Task objective: Every entry must reappear in your answer exactly as written, though its pictures must not.

Provided information:
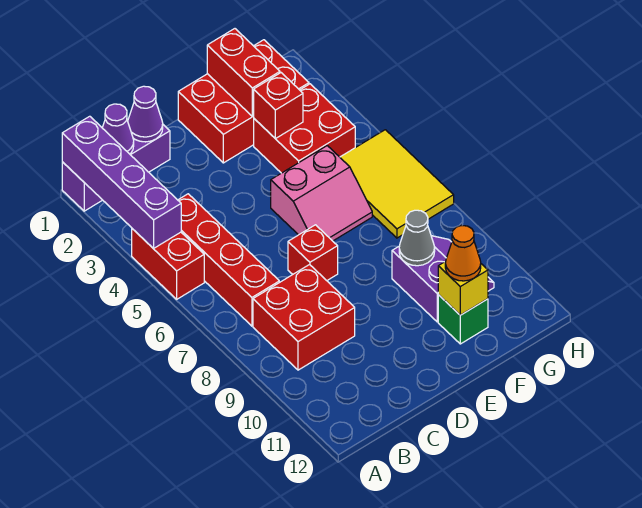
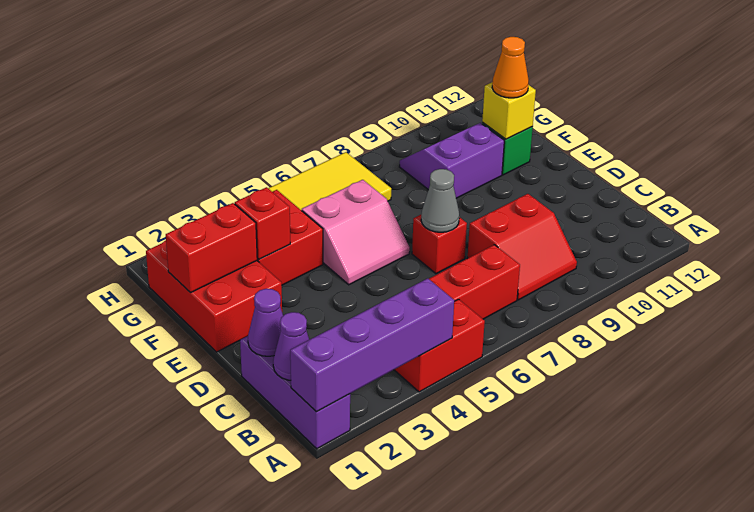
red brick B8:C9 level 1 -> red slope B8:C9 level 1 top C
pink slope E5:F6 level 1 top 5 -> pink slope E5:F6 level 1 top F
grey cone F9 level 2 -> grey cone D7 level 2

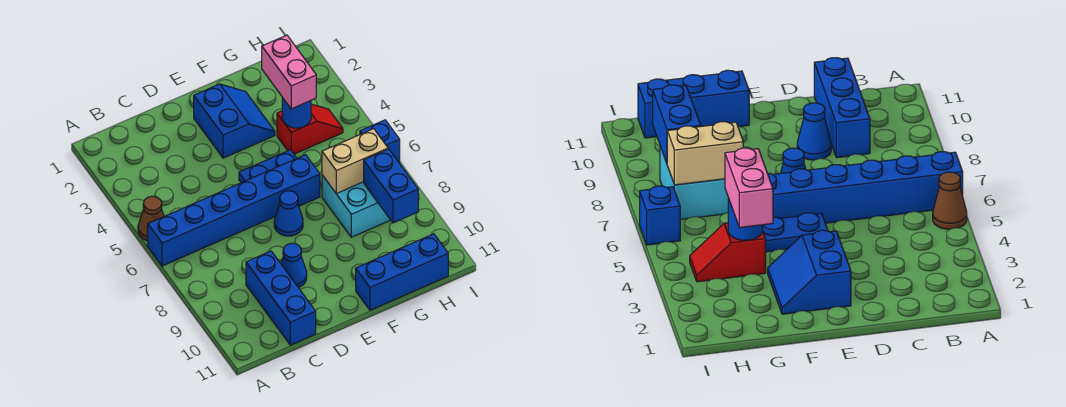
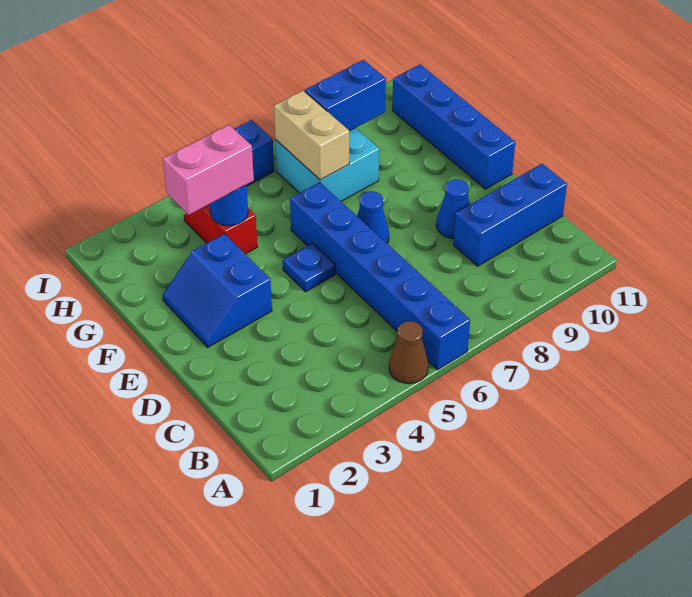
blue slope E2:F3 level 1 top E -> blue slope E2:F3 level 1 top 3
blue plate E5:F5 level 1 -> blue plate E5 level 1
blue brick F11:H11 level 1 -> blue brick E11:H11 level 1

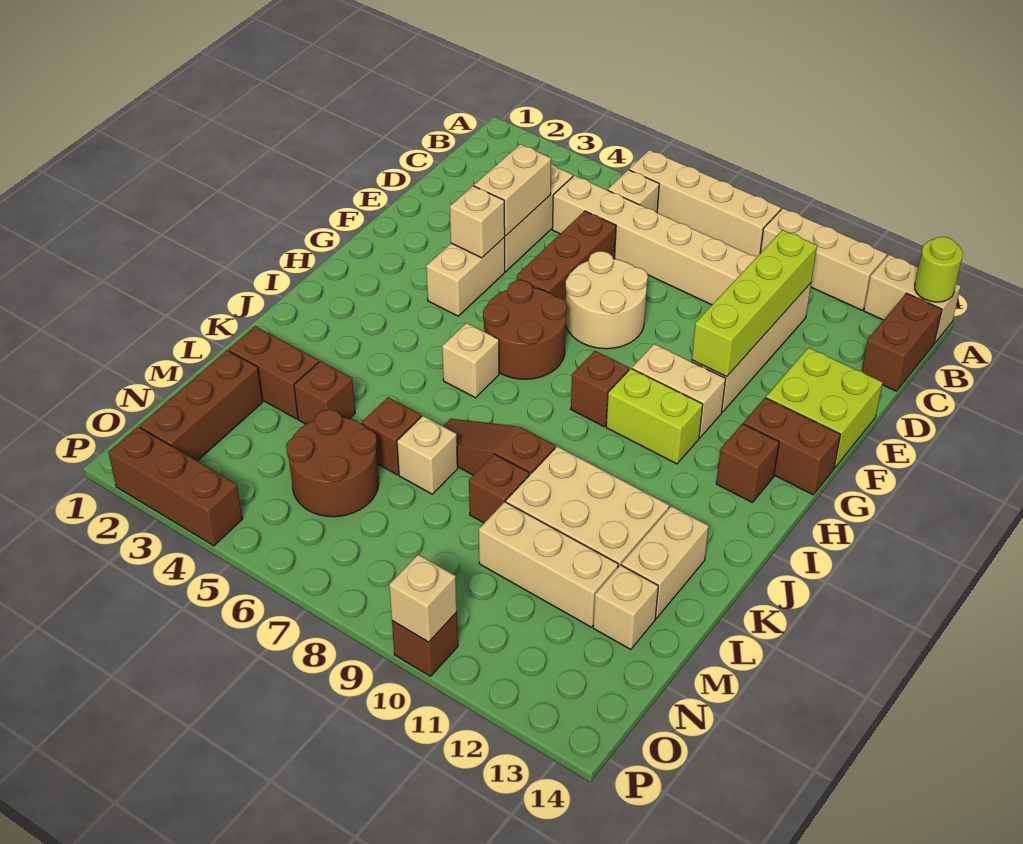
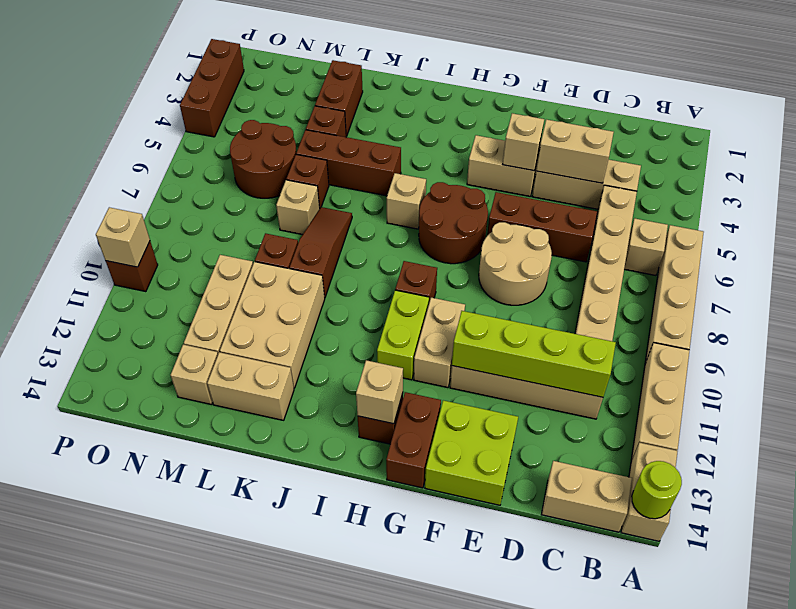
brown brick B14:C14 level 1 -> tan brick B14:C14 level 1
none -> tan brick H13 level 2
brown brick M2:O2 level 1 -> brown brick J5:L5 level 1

Answer below:
red brick B8:C9 level 1 -> red slope B8:C9 level 1 top C
pink slope E5:F6 level 1 top 5 -> pink slope E5:F6 level 1 top F
grey cone F9 level 2 -> grey cone D7 level 2

blue slope E2:F3 level 1 top E -> blue slope E2:F3 level 1 top 3
blue plate E5:F5 level 1 -> blue plate E5 level 1
blue brick F11:H11 level 1 -> blue brick E11:H11 level 1

brown brick B14:C14 level 1 -> tan brick B14:C14 level 1
none -> tan brick H13 level 2
brown brick M2:O2 level 1 -> brown brick J5:L5 level 1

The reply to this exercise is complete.